* _Materials provided_
+-------+
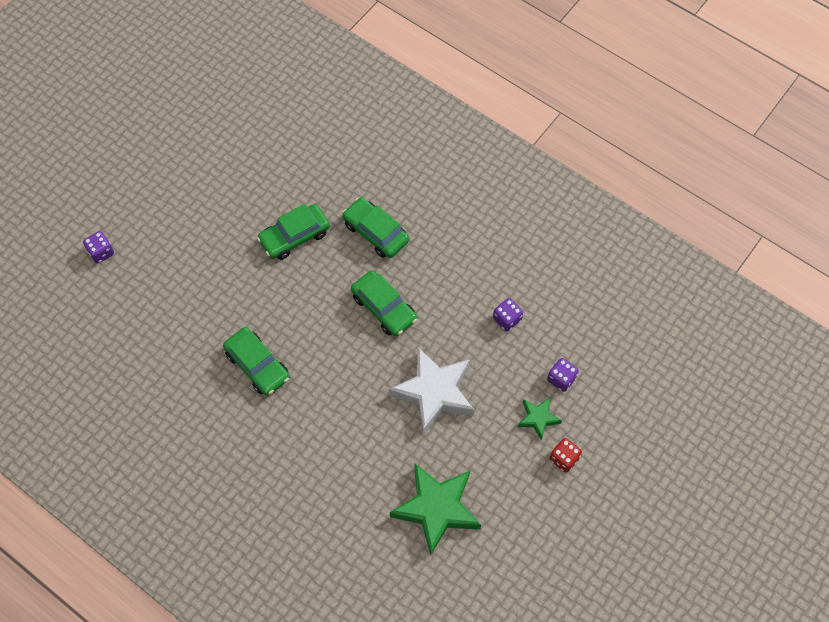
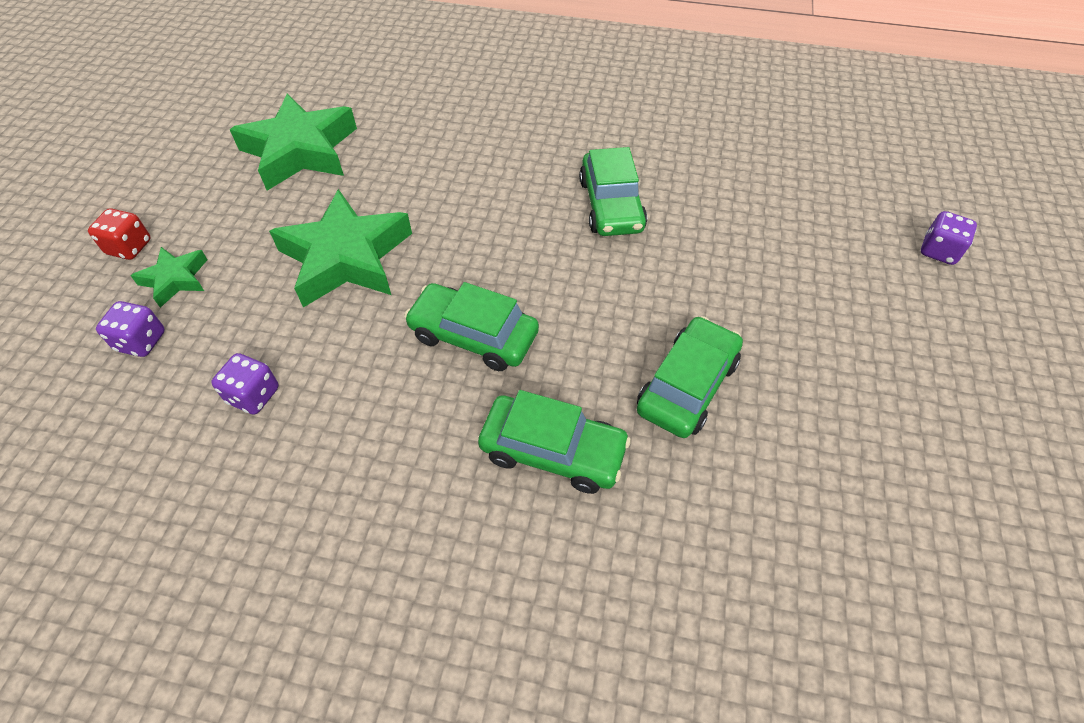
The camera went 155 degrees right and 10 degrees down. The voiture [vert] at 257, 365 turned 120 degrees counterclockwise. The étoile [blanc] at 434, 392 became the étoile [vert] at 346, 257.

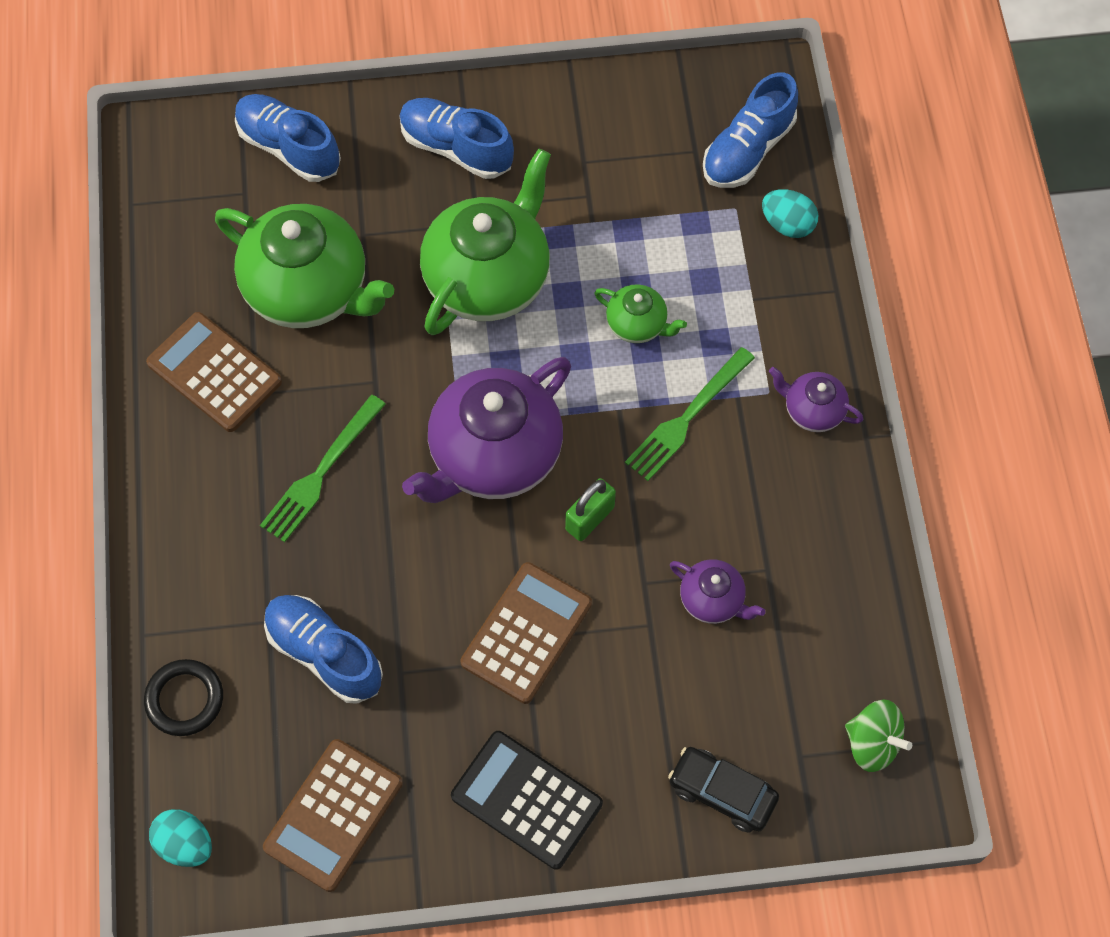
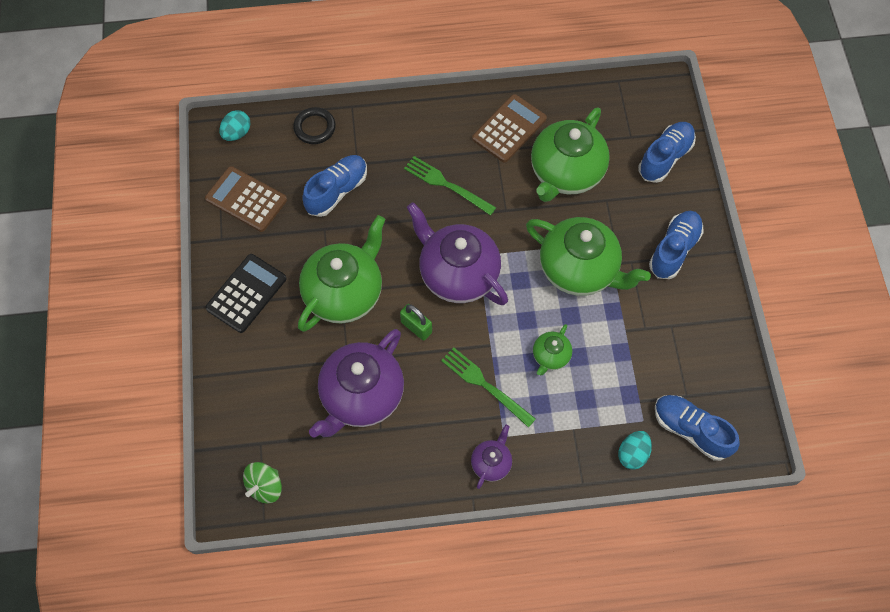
The camera went 90 degrees right and 0 degrees up. The théière [violet] at 713, 600 changed to 2.12 times the size. The calculatrice [marron] at 526, 633 was replaced by the théière [vert] at 344, 293. The voiture [noir] at 722, 792 disappeared.

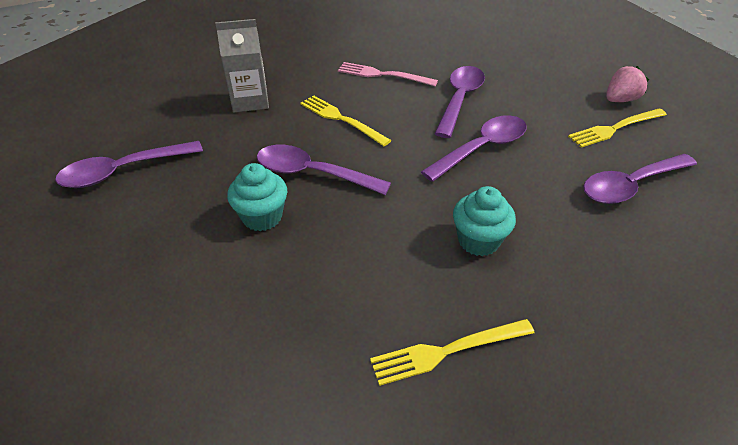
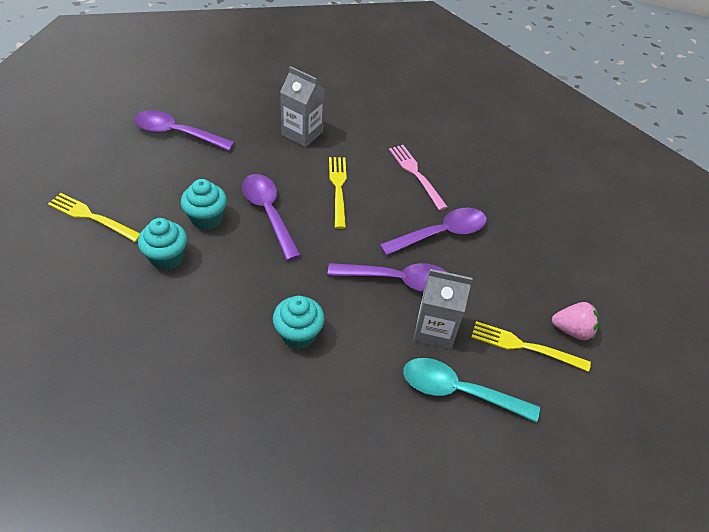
The camera went 40 degrees right and 5 degrees up. The cuillère [violet] at 630, 186 became the cuillère [turquoise] at 458, 391. The fourchette [jaune] moved from 447, 351 to 92, 217. The muffin [turquoise] at 166, 258 appeared. The brique de lait [gris] at 434, 330 appeared.

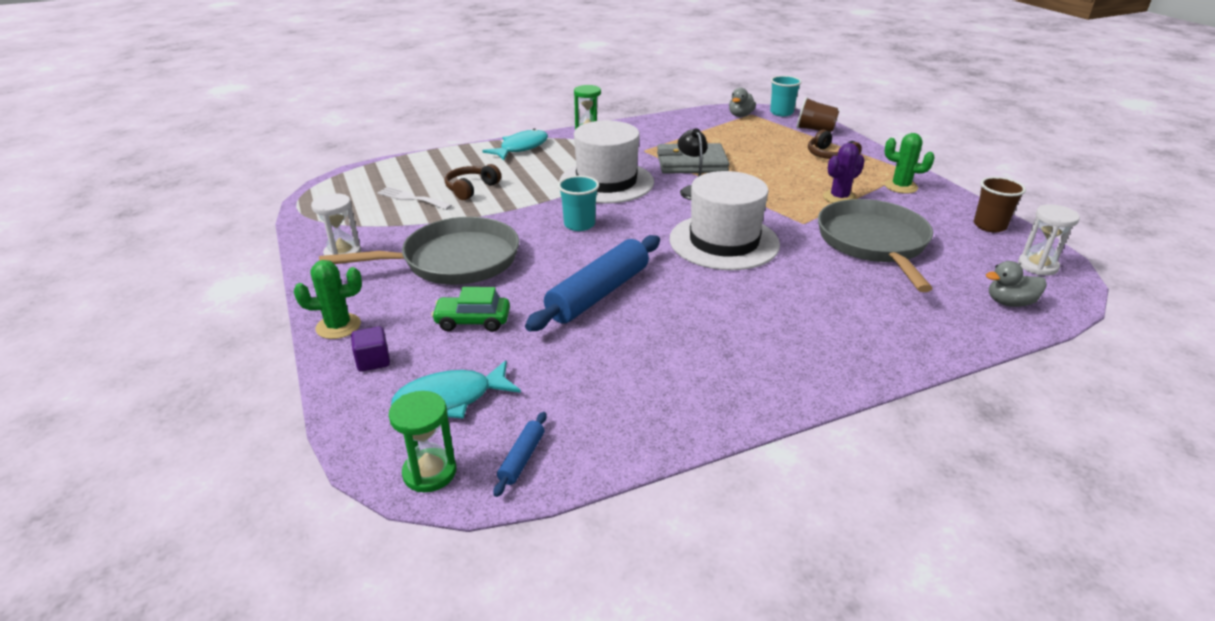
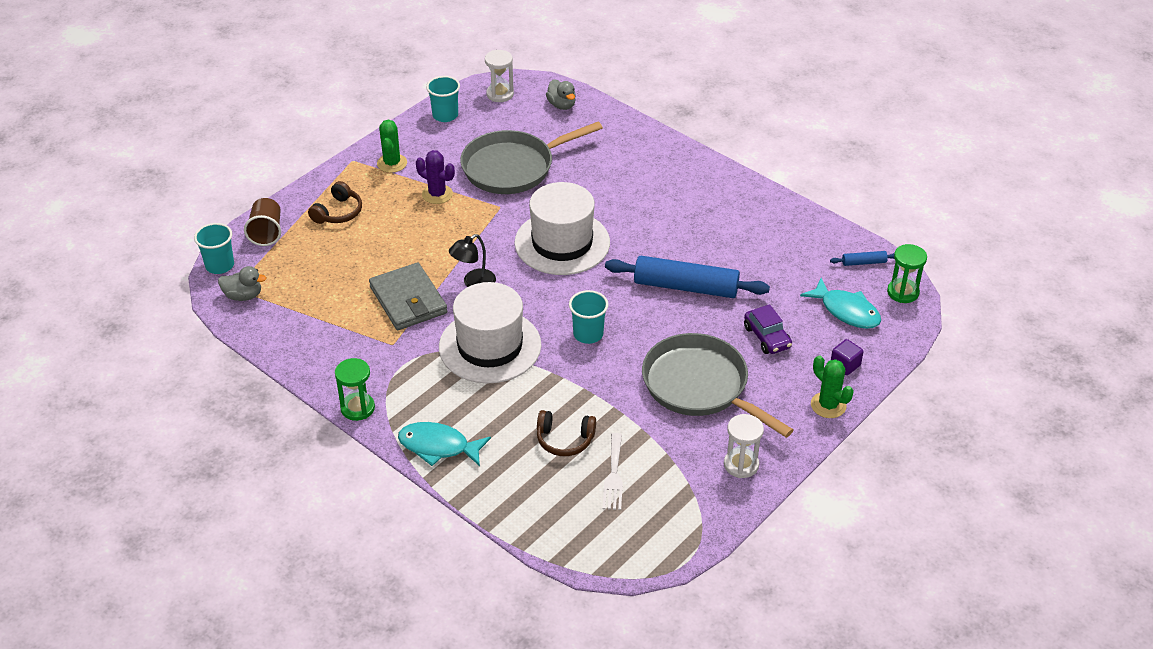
The camera went 115 degrees left and 10 degrees up. The gobelet [marron] at 989, 226 became the gobelet [turquoise] at 445, 115. The voiture [vert] at 473, 321 became the voiture [violet] at 767, 337.

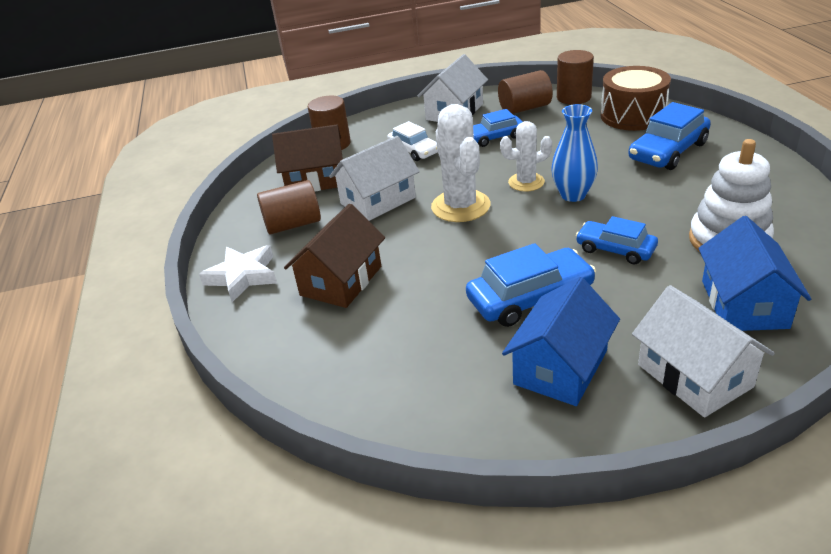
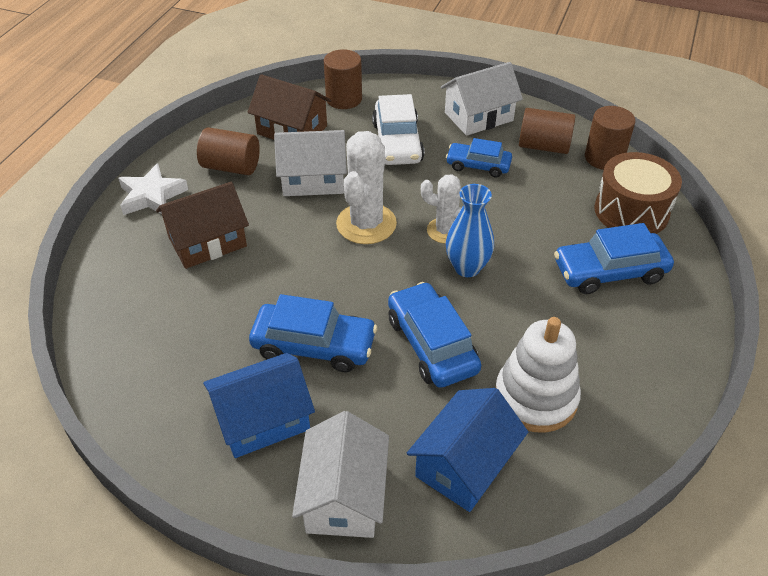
The camera went 30 degrees right and 10 degrees up. The voiture [blanc] at 414, 150 changed to 1.53 times the size. The voiture [bleu] at 615, 249 changed to 1.53 times the size.

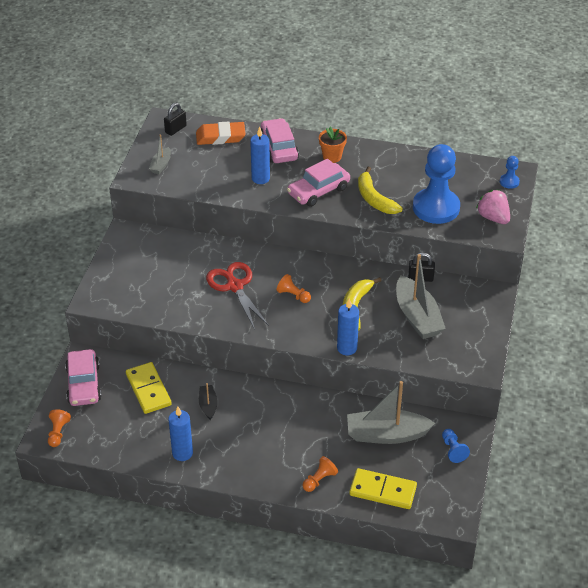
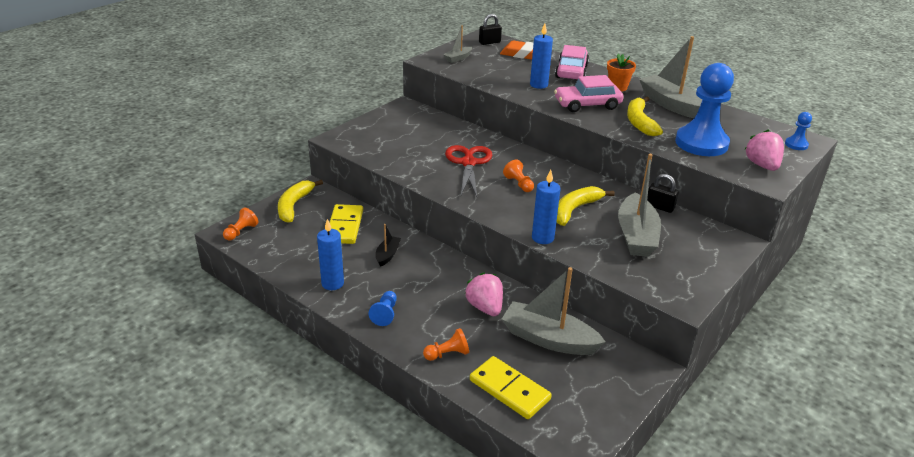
The camera went 25 degrees right and 10 degrees down. The voiture [rose] at 84, 384 was replaced by the banane [jaune] at 294, 205. The pion [bleu] moved from 453, 450 to 385, 314. The bateau [gris] at 670, 104 appeared. The fraise [rose] at 485, 307 appeared.

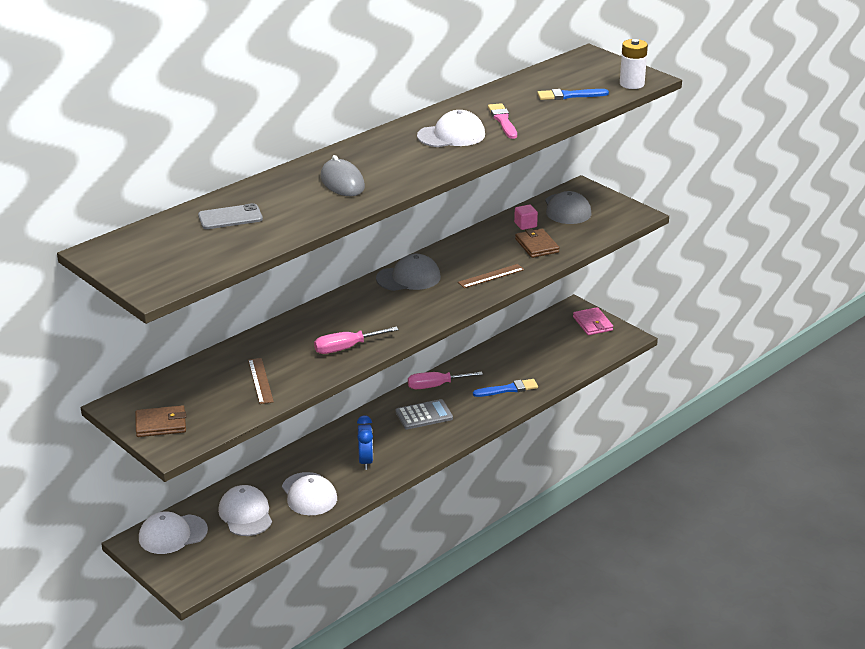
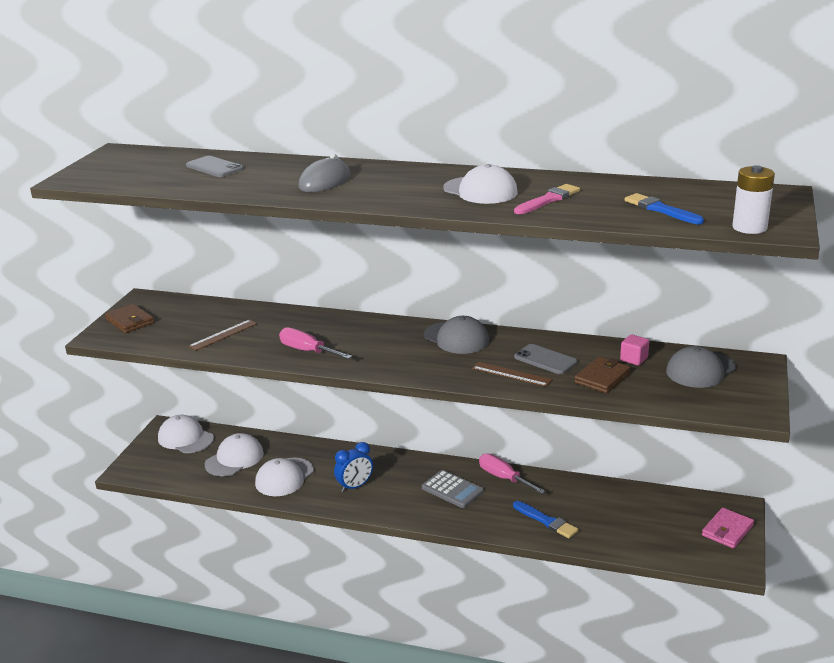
The camera went 60 degrees right and 5 degrees down. The téléphone [gris] at 545, 360 appeared.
+-------+
* _The problem_
Please print the data above once more, exactly as it appears, with no pictures.

* _Answer box_
The camera went 155 degrees right and 10 degrees down. The voiture [vert] at 257, 365 turned 120 degrees counterclockwise. The étoile [blanc] at 434, 392 became the étoile [vert] at 346, 257.

The camera went 90 degrees right and 0 degrees up. The théière [violet] at 713, 600 changed to 2.12 times the size. The calculatrice [marron] at 526, 633 was replaced by the théière [vert] at 344, 293. The voiture [noir] at 722, 792 disappeared.

The camera went 40 degrees right and 5 degrees up. The cuillère [violet] at 630, 186 became the cuillère [turquoise] at 458, 391. The fourchette [jaune] moved from 447, 351 to 92, 217. The muffin [turquoise] at 166, 258 appeared. The brique de lait [gris] at 434, 330 appeared.

The camera went 115 degrees left and 10 degrees up. The gobelet [marron] at 989, 226 became the gobelet [turquoise] at 445, 115. The voiture [vert] at 473, 321 became the voiture [violet] at 767, 337.

The camera went 30 degrees right and 10 degrees up. The voiture [blanc] at 414, 150 changed to 1.53 times the size. The voiture [bleu] at 615, 249 changed to 1.53 times the size.

The camera went 25 degrees right and 10 degrees down. The voiture [rose] at 84, 384 was replaced by the banane [jaune] at 294, 205. The pion [bleu] moved from 453, 450 to 385, 314. The bateau [gris] at 670, 104 appeared. The fraise [rose] at 485, 307 appeared.

The camera went 60 degrees right and 5 degrees down. The téléphone [gris] at 545, 360 appeared.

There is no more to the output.